Records contained in a dataset
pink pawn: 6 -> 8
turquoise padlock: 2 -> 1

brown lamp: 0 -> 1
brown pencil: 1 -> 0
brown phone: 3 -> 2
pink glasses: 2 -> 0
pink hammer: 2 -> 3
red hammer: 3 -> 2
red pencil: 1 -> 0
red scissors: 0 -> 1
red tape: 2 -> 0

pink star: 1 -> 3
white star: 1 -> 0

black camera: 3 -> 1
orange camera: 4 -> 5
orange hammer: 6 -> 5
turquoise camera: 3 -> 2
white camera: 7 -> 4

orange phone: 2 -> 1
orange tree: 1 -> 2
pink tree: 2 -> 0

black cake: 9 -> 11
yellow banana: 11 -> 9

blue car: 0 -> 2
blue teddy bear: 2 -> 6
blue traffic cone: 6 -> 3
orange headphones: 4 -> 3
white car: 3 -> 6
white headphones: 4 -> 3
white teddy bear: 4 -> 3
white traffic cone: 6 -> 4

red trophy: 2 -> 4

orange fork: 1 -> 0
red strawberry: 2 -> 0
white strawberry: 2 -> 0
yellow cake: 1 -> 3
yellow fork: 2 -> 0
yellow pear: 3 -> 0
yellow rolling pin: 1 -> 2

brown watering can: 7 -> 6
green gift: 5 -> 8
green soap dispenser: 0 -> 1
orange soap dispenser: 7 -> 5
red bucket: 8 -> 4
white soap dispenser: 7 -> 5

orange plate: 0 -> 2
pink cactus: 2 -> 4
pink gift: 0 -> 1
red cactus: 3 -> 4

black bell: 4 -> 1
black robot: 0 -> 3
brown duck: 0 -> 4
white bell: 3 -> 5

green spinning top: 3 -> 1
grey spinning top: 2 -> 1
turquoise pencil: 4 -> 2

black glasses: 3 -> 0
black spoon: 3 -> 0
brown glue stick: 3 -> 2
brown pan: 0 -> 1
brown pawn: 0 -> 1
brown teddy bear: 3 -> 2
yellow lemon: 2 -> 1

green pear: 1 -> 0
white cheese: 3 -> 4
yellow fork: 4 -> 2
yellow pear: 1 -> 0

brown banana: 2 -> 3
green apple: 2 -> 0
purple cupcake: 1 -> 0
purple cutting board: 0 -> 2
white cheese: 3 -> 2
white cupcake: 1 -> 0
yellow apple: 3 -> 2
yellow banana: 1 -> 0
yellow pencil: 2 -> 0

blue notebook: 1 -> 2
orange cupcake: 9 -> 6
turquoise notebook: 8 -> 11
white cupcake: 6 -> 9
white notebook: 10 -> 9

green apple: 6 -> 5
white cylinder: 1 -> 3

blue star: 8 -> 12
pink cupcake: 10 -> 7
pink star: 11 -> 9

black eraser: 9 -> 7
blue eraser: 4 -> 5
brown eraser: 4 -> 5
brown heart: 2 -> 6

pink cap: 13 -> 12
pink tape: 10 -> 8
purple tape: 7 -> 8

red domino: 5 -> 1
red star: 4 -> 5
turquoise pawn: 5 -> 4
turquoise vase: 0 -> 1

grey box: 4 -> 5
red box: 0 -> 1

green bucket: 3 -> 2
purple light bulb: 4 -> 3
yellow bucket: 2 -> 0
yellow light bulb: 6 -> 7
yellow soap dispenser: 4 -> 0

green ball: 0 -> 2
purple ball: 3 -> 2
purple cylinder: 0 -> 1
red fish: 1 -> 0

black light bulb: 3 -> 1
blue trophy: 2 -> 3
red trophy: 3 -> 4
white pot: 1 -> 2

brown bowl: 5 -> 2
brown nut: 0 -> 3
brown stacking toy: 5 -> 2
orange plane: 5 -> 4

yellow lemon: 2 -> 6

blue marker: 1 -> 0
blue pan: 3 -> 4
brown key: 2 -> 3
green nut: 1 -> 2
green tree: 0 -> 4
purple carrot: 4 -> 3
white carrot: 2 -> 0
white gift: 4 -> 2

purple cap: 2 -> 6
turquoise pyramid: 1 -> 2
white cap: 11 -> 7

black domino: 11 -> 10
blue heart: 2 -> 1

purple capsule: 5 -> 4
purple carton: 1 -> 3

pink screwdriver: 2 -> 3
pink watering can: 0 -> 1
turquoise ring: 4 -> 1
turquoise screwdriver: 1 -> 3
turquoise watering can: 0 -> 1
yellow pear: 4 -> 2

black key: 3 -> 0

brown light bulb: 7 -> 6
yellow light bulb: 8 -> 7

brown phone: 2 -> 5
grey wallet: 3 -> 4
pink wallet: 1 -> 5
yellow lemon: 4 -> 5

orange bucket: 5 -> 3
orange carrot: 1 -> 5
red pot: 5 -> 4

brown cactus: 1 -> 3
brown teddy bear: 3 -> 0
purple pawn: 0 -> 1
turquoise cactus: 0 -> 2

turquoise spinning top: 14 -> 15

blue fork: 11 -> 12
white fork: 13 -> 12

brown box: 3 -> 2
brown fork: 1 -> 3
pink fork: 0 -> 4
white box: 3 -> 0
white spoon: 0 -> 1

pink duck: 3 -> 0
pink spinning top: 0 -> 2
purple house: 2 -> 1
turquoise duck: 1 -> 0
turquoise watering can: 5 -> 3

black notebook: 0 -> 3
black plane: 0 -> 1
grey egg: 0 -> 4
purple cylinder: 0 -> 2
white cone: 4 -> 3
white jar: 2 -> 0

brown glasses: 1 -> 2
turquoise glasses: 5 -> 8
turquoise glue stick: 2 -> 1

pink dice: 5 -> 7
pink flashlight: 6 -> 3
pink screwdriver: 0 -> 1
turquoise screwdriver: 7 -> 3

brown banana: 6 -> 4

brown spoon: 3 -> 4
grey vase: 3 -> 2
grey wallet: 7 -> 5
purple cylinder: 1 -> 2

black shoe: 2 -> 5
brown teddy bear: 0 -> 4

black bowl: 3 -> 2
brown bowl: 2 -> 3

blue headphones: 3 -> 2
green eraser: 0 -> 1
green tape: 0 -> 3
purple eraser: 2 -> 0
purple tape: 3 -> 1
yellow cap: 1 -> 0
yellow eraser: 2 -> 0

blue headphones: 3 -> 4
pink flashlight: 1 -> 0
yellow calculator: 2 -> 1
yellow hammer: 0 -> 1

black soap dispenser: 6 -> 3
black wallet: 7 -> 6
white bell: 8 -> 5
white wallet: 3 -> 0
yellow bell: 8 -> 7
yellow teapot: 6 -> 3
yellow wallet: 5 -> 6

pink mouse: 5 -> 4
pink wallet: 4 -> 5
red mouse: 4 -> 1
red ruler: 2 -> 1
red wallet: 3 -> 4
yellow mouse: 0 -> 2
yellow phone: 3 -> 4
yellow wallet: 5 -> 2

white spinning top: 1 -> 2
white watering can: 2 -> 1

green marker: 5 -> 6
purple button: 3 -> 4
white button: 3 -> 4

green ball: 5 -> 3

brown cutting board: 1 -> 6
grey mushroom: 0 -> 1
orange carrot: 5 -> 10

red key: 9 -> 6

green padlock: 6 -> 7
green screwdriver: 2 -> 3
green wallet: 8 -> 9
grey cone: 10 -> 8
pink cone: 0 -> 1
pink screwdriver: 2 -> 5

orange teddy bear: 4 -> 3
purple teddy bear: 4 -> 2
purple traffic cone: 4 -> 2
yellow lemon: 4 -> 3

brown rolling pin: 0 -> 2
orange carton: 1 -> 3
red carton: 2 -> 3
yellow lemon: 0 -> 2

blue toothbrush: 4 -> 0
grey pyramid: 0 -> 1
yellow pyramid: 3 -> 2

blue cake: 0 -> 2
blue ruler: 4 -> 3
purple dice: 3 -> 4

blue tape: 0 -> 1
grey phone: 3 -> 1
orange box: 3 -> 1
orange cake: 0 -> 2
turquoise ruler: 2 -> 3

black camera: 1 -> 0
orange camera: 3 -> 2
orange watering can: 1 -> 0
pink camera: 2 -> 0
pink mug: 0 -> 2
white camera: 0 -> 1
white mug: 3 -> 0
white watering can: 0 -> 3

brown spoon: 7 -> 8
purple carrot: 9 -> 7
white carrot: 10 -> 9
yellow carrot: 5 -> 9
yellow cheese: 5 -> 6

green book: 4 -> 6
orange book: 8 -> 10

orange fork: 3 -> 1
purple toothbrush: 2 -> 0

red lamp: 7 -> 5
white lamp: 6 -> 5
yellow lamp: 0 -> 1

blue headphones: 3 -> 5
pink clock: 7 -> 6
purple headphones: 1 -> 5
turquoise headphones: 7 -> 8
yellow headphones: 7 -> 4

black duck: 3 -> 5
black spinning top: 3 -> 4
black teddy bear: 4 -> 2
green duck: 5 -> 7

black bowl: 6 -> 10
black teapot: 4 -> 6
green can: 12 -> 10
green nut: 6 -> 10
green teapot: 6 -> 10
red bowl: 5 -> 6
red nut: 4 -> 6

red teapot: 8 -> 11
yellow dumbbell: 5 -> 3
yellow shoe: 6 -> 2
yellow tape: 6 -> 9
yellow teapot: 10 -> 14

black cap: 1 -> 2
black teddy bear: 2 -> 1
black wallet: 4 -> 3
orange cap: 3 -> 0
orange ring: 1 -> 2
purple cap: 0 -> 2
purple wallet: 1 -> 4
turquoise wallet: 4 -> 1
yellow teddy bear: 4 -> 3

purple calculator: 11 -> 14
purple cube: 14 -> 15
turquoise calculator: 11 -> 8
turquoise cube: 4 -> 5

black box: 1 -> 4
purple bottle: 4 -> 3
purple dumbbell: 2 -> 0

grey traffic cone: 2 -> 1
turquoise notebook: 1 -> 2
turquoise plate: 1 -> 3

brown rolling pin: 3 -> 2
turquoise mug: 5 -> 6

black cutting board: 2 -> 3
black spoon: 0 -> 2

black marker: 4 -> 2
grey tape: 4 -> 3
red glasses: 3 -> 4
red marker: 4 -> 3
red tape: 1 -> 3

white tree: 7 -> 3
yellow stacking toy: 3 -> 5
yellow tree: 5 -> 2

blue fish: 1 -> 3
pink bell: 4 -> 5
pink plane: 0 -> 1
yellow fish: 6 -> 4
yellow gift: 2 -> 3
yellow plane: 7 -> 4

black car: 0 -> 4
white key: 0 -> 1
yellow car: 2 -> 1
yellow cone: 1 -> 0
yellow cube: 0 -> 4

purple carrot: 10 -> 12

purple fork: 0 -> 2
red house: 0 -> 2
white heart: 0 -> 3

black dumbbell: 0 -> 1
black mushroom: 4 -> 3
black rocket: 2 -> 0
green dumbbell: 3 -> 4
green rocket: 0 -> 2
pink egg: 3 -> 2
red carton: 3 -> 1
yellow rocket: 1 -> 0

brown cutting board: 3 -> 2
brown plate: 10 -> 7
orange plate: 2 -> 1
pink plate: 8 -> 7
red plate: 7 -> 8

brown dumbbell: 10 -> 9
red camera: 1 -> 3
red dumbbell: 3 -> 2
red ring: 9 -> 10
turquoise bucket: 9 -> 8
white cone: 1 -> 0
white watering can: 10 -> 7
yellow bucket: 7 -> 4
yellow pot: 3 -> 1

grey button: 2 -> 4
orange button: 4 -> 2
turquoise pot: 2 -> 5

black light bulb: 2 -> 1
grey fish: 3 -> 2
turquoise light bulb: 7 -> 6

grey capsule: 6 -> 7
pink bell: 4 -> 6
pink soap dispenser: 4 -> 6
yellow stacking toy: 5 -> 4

**Task description**
Using the entries above, give again exactly the lines from the line holding "blue trophy: 2 -> 3" through the line holding "purple carrot: 4 -> 3". Include both end lines and nothing else.

**Response box**
blue trophy: 2 -> 3
red trophy: 3 -> 4
white pot: 1 -> 2

brown bowl: 5 -> 2
brown nut: 0 -> 3
brown stacking toy: 5 -> 2
orange plane: 5 -> 4

yellow lemon: 2 -> 6

blue marker: 1 -> 0
blue pan: 3 -> 4
brown key: 2 -> 3
green nut: 1 -> 2
green tree: 0 -> 4
purple carrot: 4 -> 3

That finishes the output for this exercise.